Input -
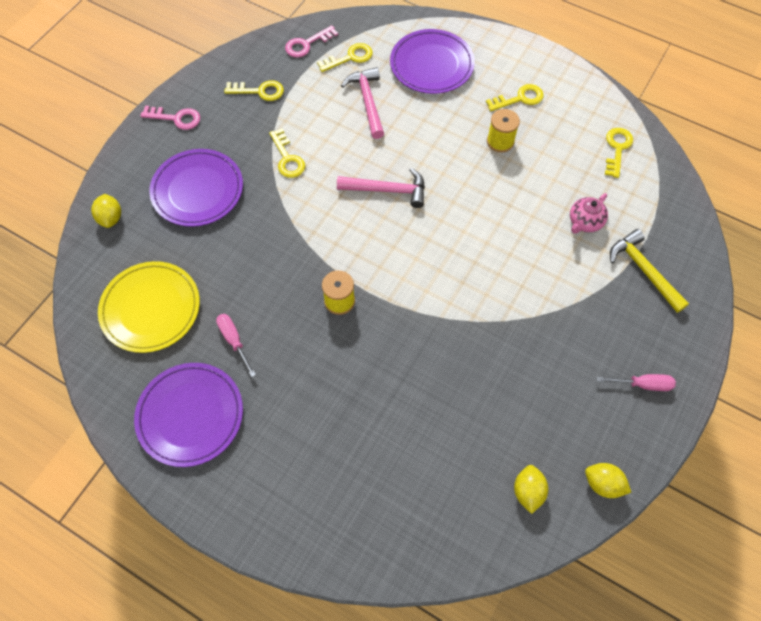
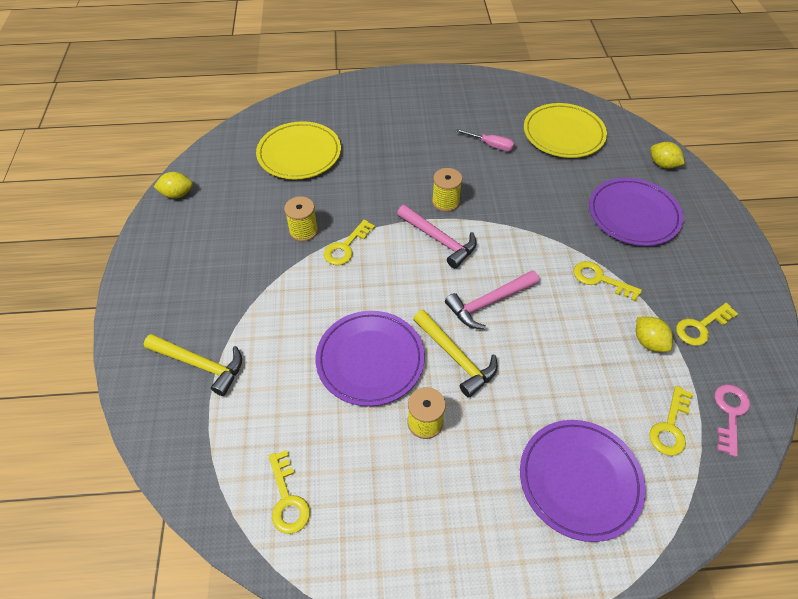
camera: 145 degrees right, 10 degrees down
(176, 118) = (728, 257): pink key -> none
(190, 415) = (473, 102): purple plate -> purple plate (370, 360)
(367, 102) = (595, 382): pink hammer -> pink hammer (439, 240)
(439, 462) = (299, 154): none -> yellow plate
(446, 168) = (455, 357): none -> yellow hammer
(493, 350) = (303, 231): none -> yellow spool
(519, 98) = (444, 499): yellow key -> yellow key (346, 247)
(528, 491) = (229, 167): yellow lemon -> yellow lemon (648, 342)
(584, 222) = (282, 381): pink teapot -> none
(642, 384) = (168, 268): pink screwdriver -> none

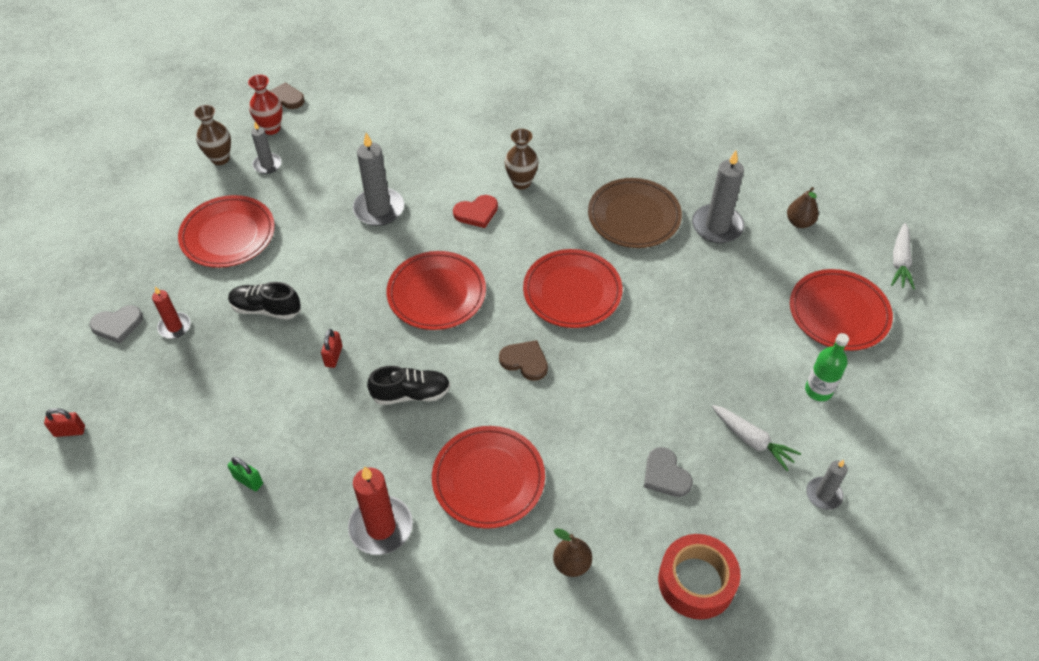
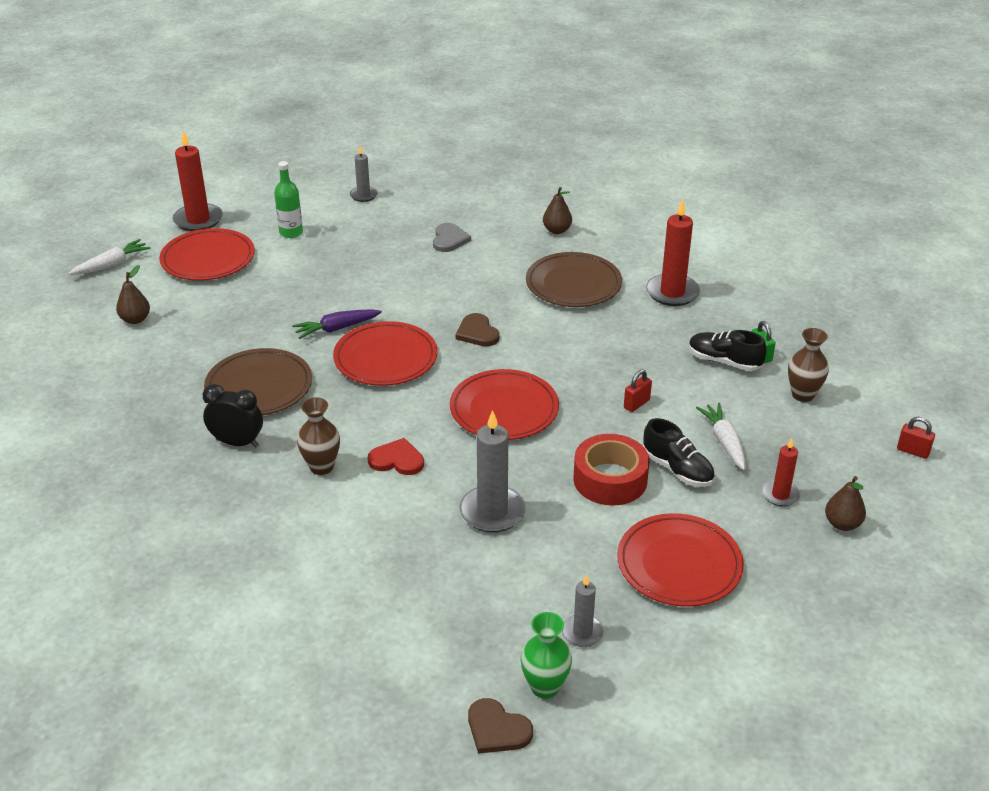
camera: 145 degrees left, 15 degrees down
(117, 325) = (842, 524): grey heart -> brown pear
(220, 158) = (638, 674): brown vase -> brown vase (803, 395)
(271, 128) = (545, 687): red vase -> green vase
(411, 394) = (589, 352): black shoe -> black shoe (724, 361)
(488, 479) = (573, 284): red plate -> brown plate
(595, 170) = (237, 442): none -> black clock
(642, 299) = (337, 329): none -> purple carrot
(696, 581) = (489, 197): red tape -> red tape (610, 479)
(717, 226) = (202, 347): grey candle -> none
(752, 440) = (371, 230): white carrot -> white carrot (724, 442)
(917, 355) = (198, 220): none -> red candle

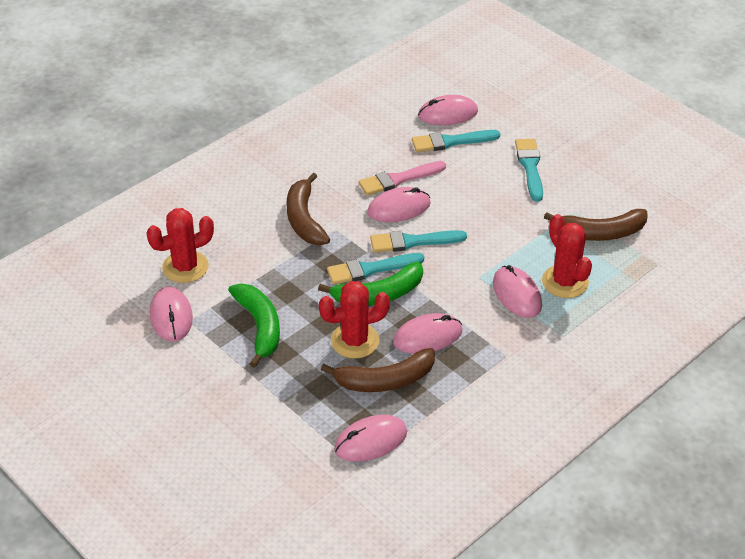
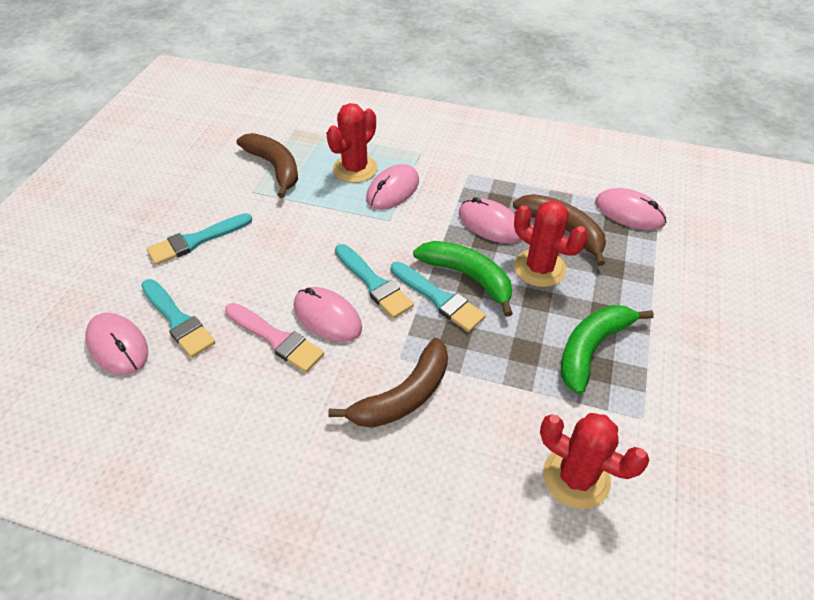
camera: 120 degrees left, 5 degrees up
(171, 316) = (656, 440): pink mouse -> none

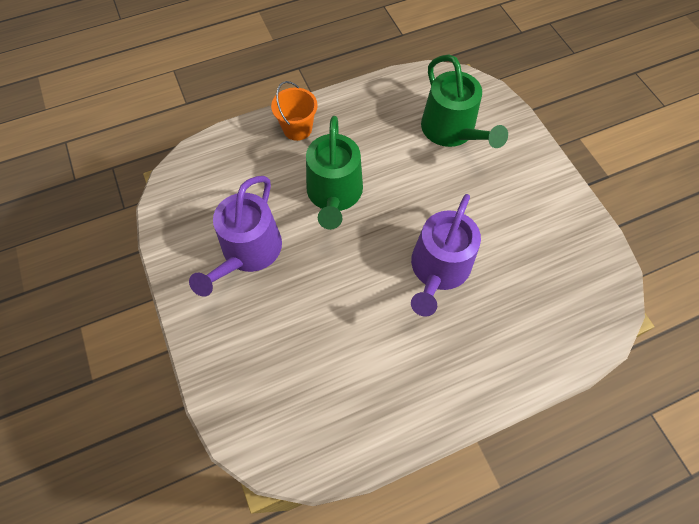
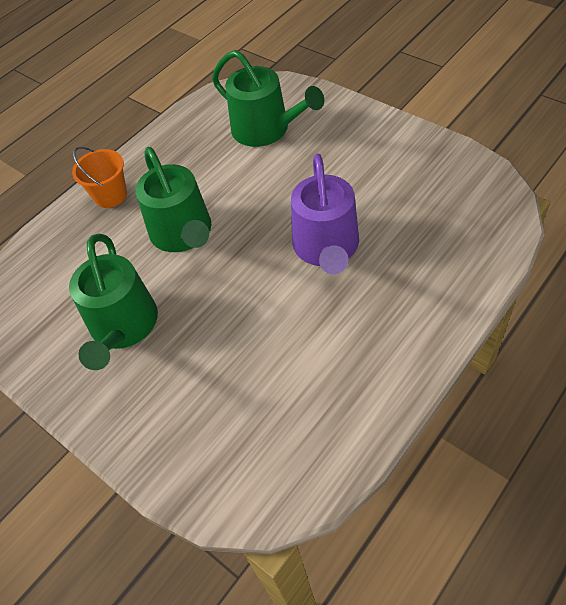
camera: 20 degrees left, 10 degrees down
(248, 252) = (123, 327): purple watering can -> green watering can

Exercise aim - Only these lines belong in the answer: the first line of the listing above through the line holding "camera: 20 degrees left, 10 degrees down", printed exactly and without pictures.

Task output -
camera: 145 degrees right, 10 degrees down
(176, 118) = (728, 257): pink key -> none
(190, 415) = (473, 102): purple plate -> purple plate (370, 360)
(367, 102) = (595, 382): pink hammer -> pink hammer (439, 240)
(439, 462) = (299, 154): none -> yellow plate
(446, 168) = (455, 357): none -> yellow hammer
(493, 350) = (303, 231): none -> yellow spool
(519, 98) = (444, 499): yellow key -> yellow key (346, 247)
(528, 491) = (229, 167): yellow lemon -> yellow lemon (648, 342)
(584, 222) = (282, 381): pink teapot -> none
(642, 384) = (168, 268): pink screwdriver -> none

camera: 145 degrees left, 15 degrees down
(117, 325) = (842, 524): grey heart -> brown pear
(220, 158) = (638, 674): brown vase -> brown vase (803, 395)
(271, 128) = (545, 687): red vase -> green vase
(411, 394) = (589, 352): black shoe -> black shoe (724, 361)
(488, 479) = (573, 284): red plate -> brown plate
(595, 170) = (237, 442): none -> black clock
(642, 299) = (337, 329): none -> purple carrot
(696, 581) = (489, 197): red tape -> red tape (610, 479)
(717, 226) = (202, 347): grey candle -> none
(752, 440) = (371, 230): white carrot -> white carrot (724, 442)
(917, 355) = (198, 220): none -> red candle

camera: 120 degrees left, 5 degrees up
(171, 316) = (656, 440): pink mouse -> none

camera: 20 degrees left, 10 degrees down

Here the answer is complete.